--- Stored data ---
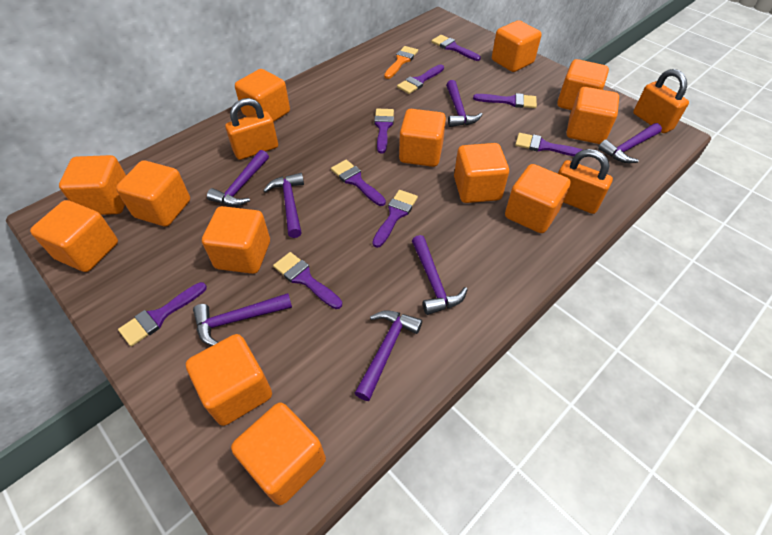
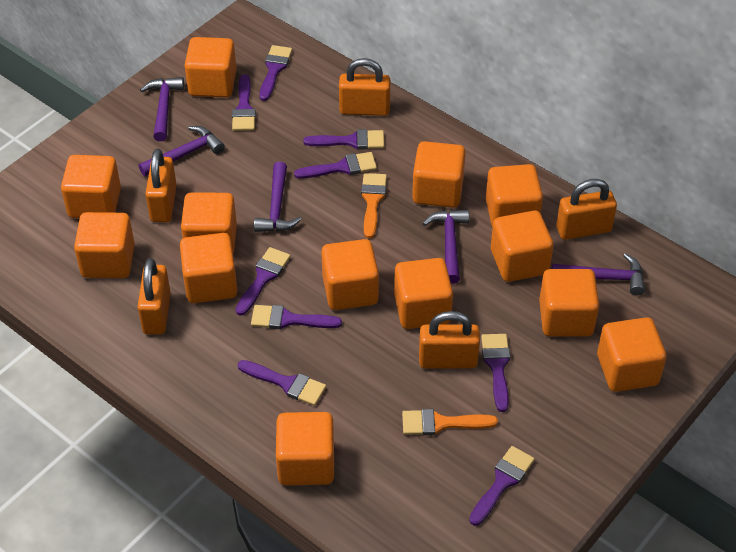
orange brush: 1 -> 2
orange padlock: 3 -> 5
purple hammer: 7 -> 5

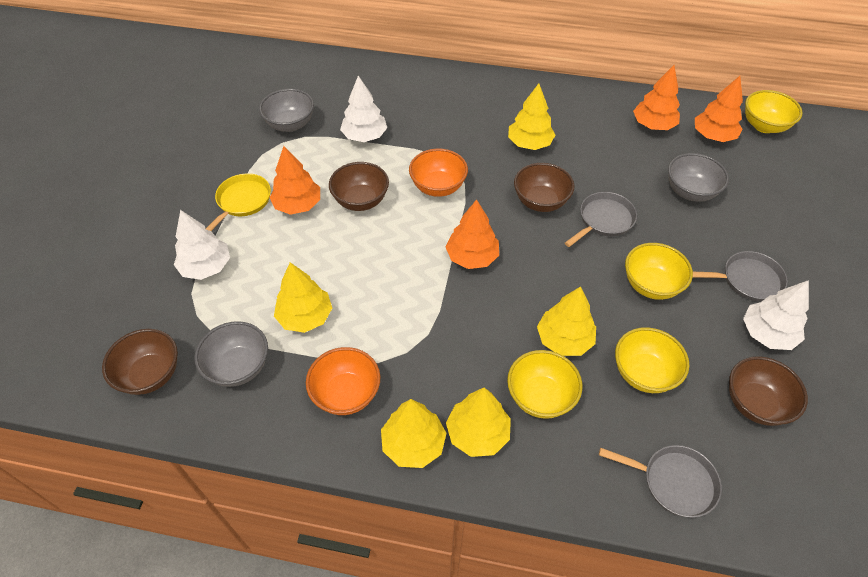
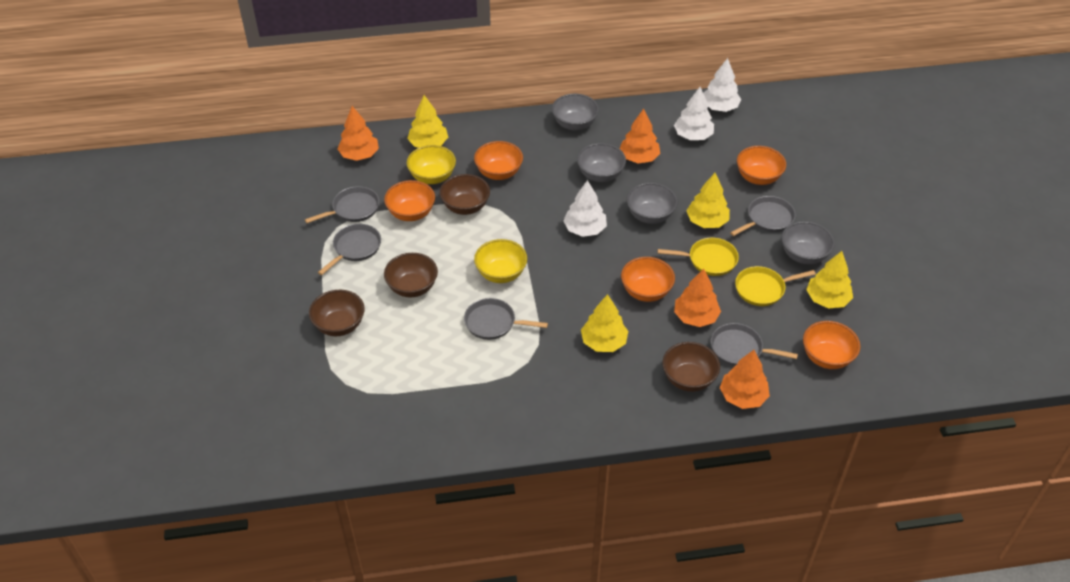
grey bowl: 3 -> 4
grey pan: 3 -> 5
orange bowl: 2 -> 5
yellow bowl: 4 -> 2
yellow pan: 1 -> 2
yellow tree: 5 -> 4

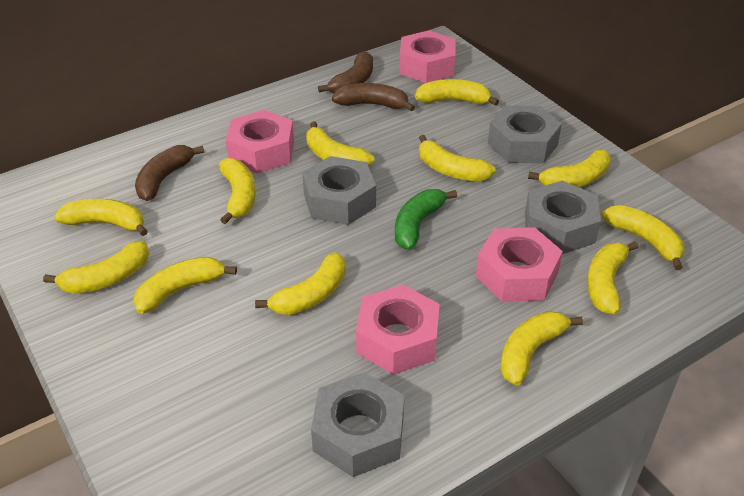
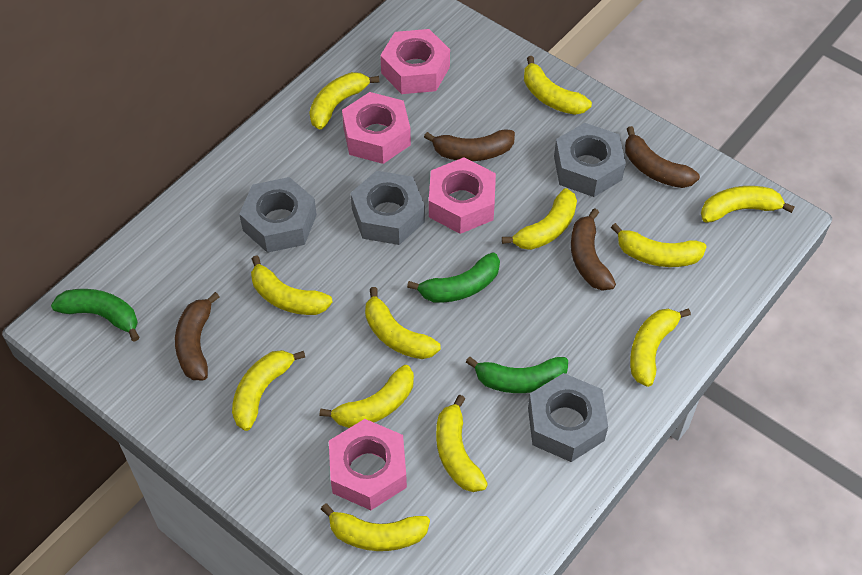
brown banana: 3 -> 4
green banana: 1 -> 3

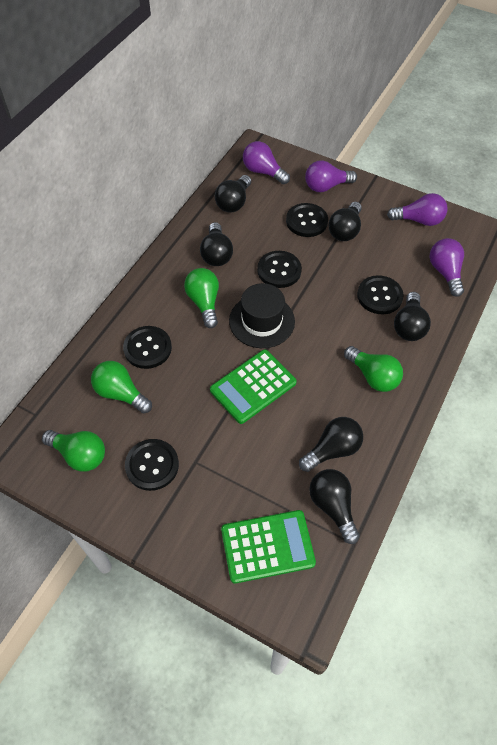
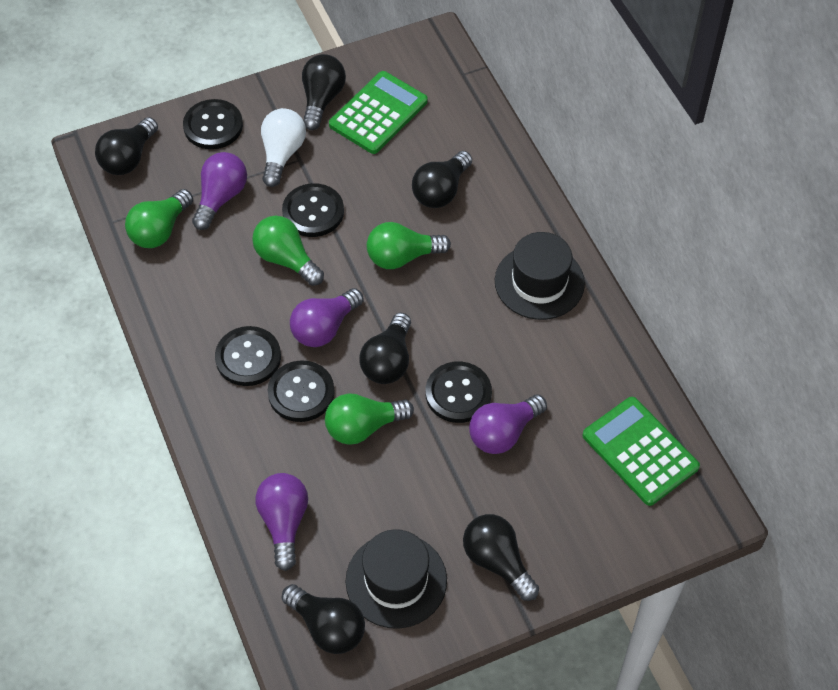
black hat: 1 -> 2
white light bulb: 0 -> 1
---
--- Stored data ---
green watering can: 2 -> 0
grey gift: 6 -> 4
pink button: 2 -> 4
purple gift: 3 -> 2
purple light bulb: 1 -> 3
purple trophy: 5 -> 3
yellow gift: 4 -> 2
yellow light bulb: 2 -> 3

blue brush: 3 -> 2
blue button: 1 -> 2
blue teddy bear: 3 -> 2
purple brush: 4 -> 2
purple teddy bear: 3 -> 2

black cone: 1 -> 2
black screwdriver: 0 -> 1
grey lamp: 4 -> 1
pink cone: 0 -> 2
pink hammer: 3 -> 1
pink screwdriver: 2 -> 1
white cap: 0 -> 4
---
# Problem requirements:
Using the entries above, reproduce word for word only the lines from the one that contains "brown banana: 3 -> 4" to the one that contains "white light bulb: 0 -> 1", both ends included, and drop every picture.

# Solution to this task:
brown banana: 3 -> 4
green banana: 1 -> 3

black hat: 1 -> 2
white light bulb: 0 -> 1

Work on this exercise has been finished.